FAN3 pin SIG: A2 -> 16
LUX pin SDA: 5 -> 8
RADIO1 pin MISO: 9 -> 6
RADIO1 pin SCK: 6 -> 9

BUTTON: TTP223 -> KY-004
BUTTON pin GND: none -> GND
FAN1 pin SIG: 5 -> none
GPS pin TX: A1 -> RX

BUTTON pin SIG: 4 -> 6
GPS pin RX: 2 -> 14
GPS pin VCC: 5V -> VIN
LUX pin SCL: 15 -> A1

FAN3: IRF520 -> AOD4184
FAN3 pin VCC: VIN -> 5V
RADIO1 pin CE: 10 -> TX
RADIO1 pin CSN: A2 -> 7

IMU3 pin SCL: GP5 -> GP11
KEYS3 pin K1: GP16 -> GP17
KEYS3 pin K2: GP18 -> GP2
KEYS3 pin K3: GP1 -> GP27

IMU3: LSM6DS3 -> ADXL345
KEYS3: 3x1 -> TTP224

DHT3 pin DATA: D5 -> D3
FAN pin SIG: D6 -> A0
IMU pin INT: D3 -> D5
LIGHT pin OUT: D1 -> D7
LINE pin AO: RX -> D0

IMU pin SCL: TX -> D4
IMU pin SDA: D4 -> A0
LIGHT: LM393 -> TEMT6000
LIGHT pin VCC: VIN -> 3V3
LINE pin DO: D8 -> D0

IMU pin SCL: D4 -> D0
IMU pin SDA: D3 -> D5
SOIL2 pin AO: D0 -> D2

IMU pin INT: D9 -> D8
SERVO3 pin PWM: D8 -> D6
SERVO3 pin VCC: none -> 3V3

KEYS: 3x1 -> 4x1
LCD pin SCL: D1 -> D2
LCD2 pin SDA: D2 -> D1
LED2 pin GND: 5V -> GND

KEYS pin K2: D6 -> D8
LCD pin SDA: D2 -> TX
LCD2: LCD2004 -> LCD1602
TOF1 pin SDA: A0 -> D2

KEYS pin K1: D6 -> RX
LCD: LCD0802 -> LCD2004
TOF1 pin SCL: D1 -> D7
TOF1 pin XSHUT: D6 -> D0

______________________________

Look through the material and find each line that includes "BUTTON", then copy it.

BUTTON: TTP223 -> KY-004
BUTTON pin GND: none -> GND
BUTTON pin SIG: 4 -> 6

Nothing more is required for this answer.